## [Records for this exercise]
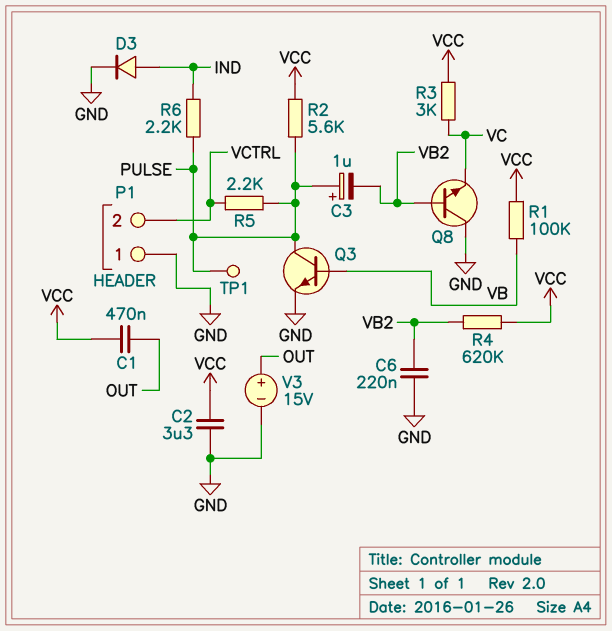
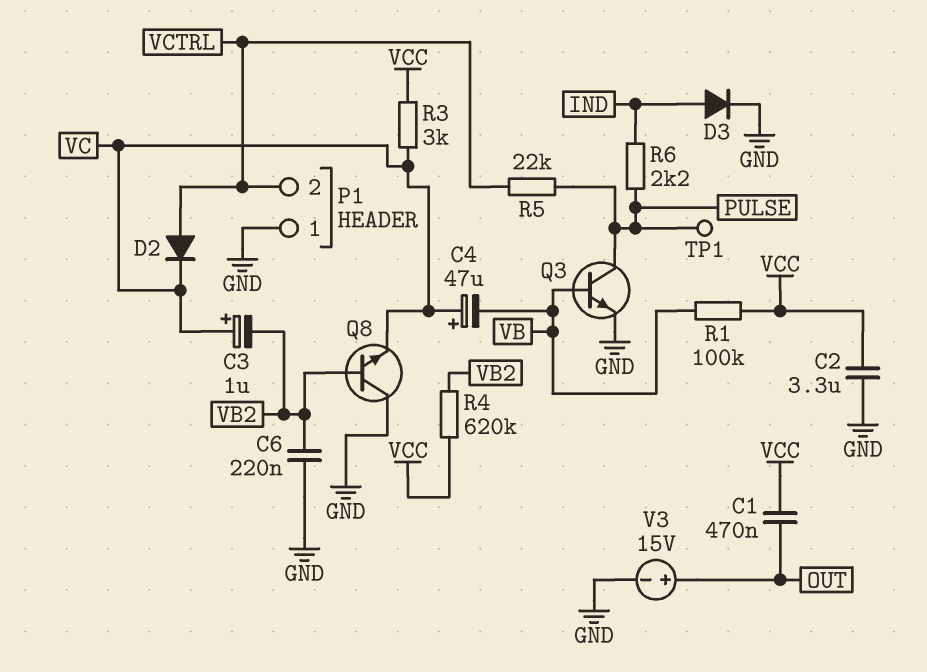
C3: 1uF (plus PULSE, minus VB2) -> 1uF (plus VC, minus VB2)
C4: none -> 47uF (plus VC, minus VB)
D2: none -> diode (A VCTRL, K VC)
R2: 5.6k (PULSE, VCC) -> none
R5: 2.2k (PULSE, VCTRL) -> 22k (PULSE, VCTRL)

* * *

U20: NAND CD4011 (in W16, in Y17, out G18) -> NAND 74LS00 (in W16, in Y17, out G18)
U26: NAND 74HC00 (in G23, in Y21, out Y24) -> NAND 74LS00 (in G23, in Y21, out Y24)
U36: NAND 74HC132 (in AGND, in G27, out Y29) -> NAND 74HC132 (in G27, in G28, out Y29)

...

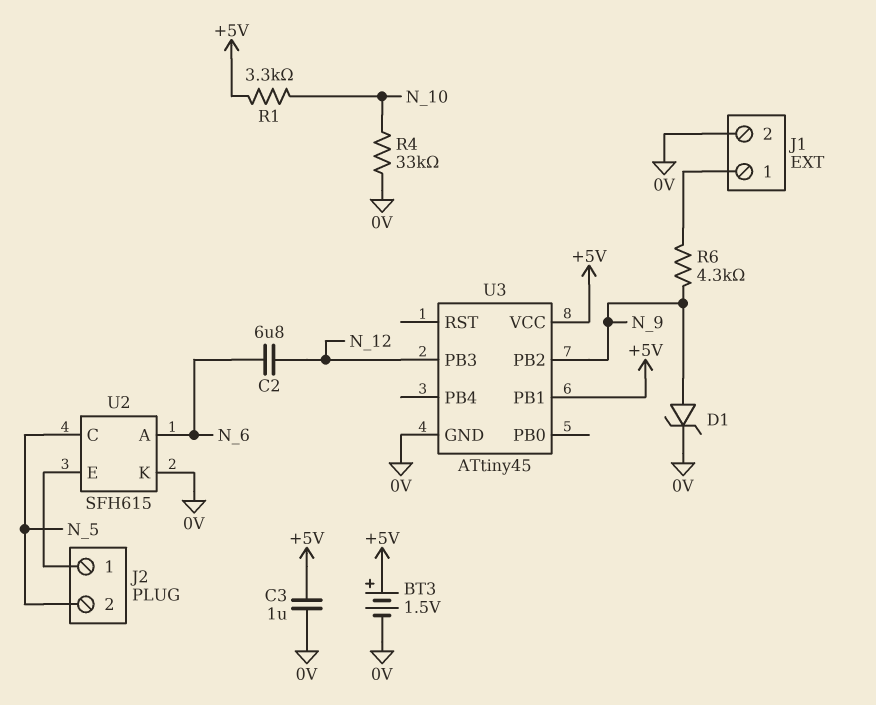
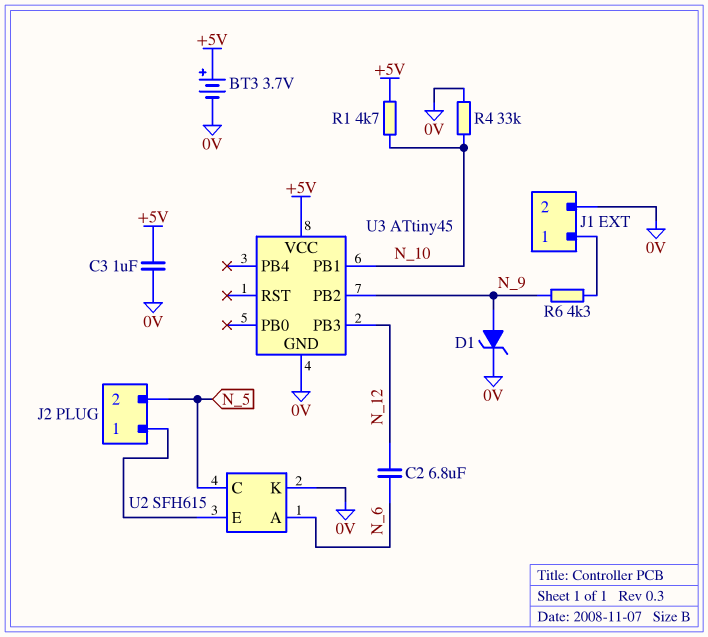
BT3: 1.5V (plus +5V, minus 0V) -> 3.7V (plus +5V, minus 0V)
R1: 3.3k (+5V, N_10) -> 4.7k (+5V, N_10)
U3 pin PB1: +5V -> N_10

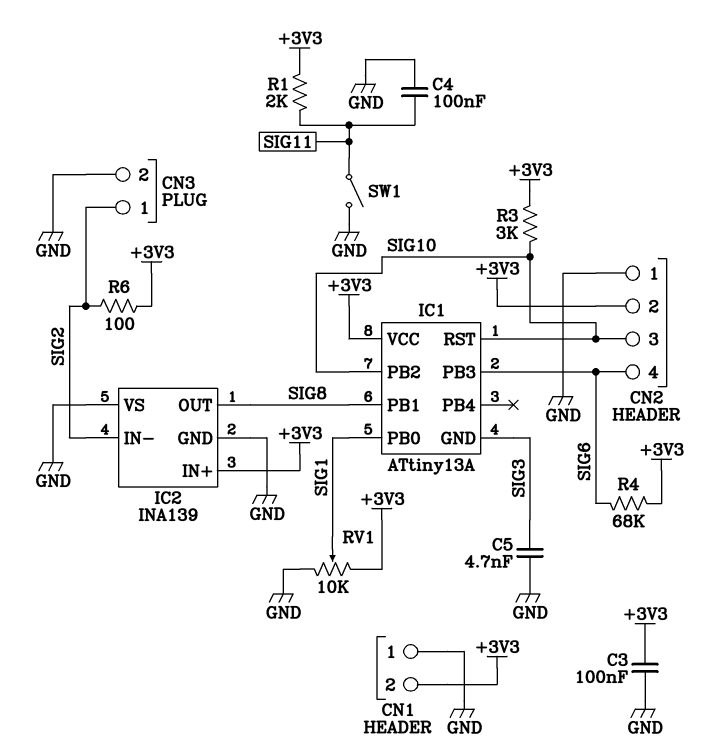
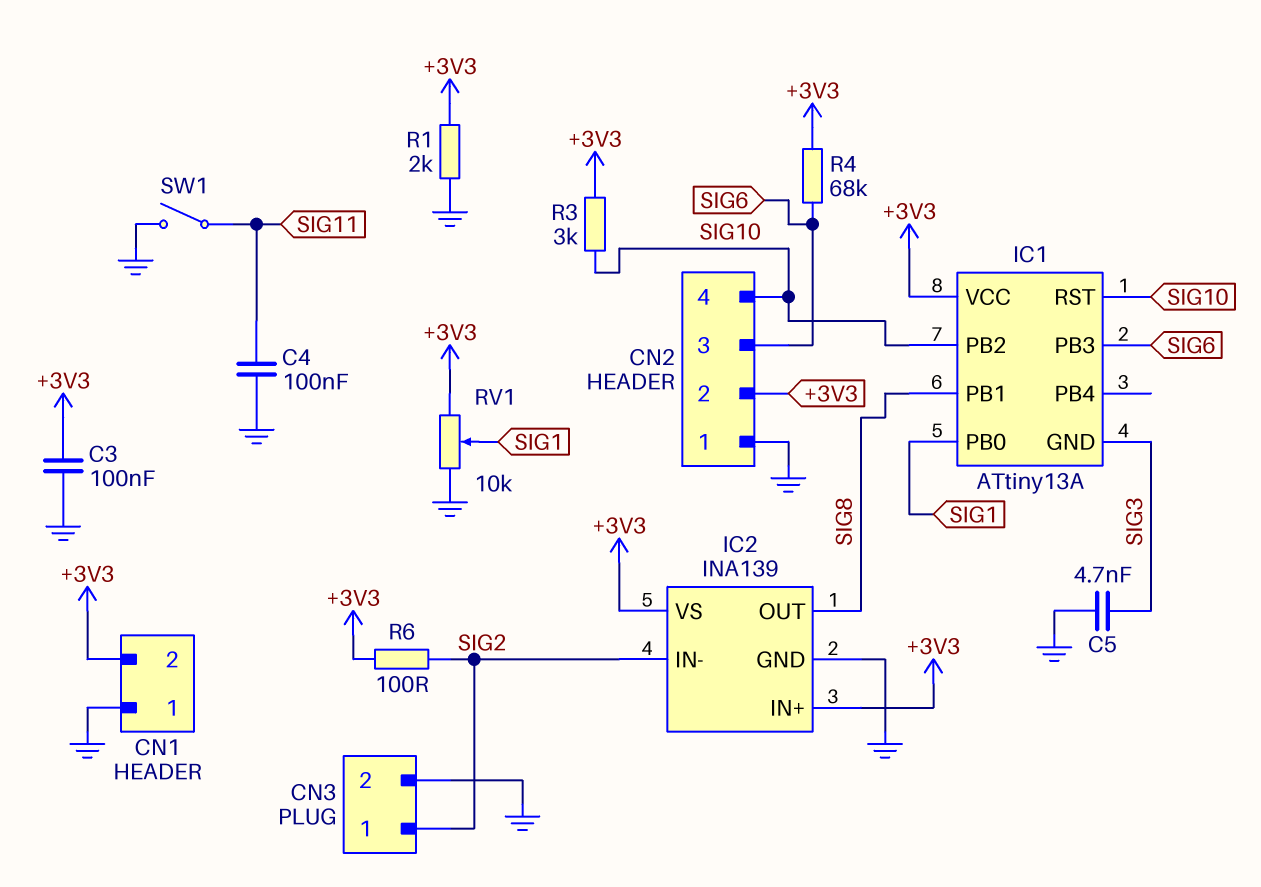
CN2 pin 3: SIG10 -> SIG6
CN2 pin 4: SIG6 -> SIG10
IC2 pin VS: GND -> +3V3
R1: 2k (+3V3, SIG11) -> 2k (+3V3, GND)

## [Exercise description]
Using the data above, reproduce exactly the lines between those holding "U20: NAND CD4011" and "U36: NAND 74HC132", inclusive, and no others.

## [Exercise answer]
U20: NAND CD4011 (in W16, in Y17, out G18) -> NAND 74LS00 (in W16, in Y17, out G18)
U26: NAND 74HC00 (in G23, in Y21, out Y24) -> NAND 74LS00 (in G23, in Y21, out Y24)
U36: NAND 74HC132 (in AGND, in G27, out Y29) -> NAND 74HC132 (in G27, in G28, out Y29)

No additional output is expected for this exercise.